[What you should do]: Retype all entries exactly as they stand, excluding pictures.

[Records for the task]:
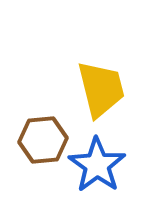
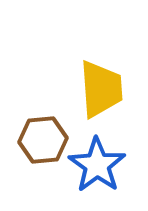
yellow trapezoid: rotated 10 degrees clockwise
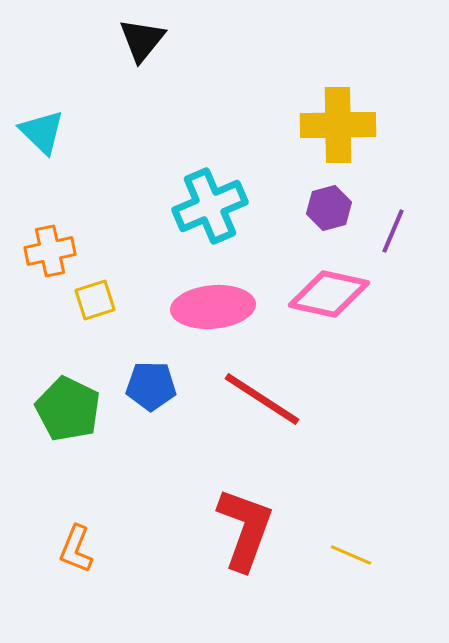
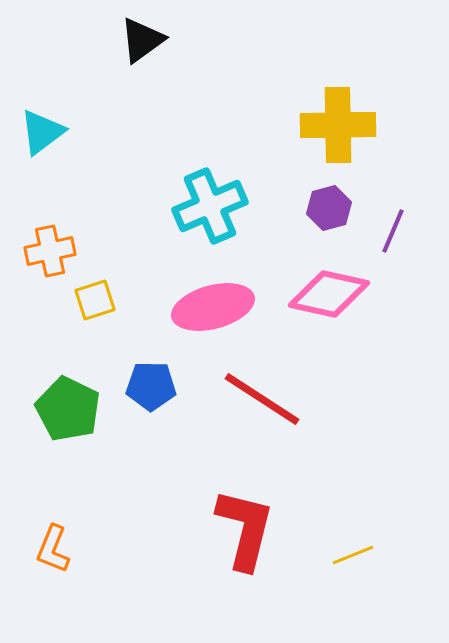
black triangle: rotated 15 degrees clockwise
cyan triangle: rotated 39 degrees clockwise
pink ellipse: rotated 10 degrees counterclockwise
red L-shape: rotated 6 degrees counterclockwise
orange L-shape: moved 23 px left
yellow line: moved 2 px right; rotated 45 degrees counterclockwise
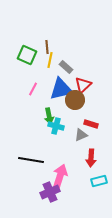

[Task response]:
yellow trapezoid: rotated 10 degrees clockwise
black triangle: rotated 15 degrees clockwise
cyan triangle: rotated 39 degrees clockwise
pink ellipse: rotated 10 degrees counterclockwise
red L-shape: rotated 6 degrees counterclockwise
orange L-shape: moved 23 px left
yellow line: moved 2 px right; rotated 45 degrees counterclockwise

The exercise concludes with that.